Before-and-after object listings
——
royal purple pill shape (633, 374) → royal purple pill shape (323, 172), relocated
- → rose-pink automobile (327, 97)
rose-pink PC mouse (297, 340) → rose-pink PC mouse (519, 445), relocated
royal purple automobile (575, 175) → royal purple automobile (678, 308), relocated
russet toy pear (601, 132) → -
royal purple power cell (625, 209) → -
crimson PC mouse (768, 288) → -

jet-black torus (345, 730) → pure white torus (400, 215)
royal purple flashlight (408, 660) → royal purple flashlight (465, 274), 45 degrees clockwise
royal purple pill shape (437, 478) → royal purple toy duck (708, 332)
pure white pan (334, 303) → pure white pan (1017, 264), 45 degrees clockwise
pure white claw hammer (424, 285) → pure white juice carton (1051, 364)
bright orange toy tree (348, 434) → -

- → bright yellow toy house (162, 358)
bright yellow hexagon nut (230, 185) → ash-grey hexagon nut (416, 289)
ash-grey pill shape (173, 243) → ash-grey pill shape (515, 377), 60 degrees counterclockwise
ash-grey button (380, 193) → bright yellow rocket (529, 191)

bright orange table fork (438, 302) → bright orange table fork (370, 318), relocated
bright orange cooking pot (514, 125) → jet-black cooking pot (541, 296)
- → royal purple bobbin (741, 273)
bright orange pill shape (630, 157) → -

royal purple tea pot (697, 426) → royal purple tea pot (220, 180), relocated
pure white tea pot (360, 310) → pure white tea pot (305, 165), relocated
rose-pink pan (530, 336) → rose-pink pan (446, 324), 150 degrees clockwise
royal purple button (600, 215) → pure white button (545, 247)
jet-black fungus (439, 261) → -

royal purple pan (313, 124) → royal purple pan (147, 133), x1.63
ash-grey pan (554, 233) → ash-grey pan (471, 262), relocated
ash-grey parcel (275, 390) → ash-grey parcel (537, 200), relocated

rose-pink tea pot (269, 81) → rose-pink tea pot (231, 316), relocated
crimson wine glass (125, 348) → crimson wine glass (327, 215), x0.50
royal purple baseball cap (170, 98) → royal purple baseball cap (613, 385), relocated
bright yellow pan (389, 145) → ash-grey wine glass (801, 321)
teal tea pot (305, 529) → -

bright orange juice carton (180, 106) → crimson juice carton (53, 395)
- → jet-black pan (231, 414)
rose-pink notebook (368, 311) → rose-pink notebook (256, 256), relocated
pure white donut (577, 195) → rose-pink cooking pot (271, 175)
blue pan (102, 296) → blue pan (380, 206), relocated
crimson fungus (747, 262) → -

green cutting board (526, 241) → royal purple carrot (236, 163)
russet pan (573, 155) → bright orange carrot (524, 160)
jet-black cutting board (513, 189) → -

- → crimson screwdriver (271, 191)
——
YOUR TASK -
In the entries above, the lines from the one bearing "rose-pink PC mouse (297, 340)" up to and including the one bearing "royal purple power" should be transcribed exactly; no other line is wanted.

SOLUTION TO THIS TASK -
rose-pink PC mouse (297, 340) → rose-pink PC mouse (519, 445), relocated
royal purple automobile (575, 175) → royal purple automobile (678, 308), relocated
russet toy pear (601, 132) → -
royal purple power cell (625, 209) → -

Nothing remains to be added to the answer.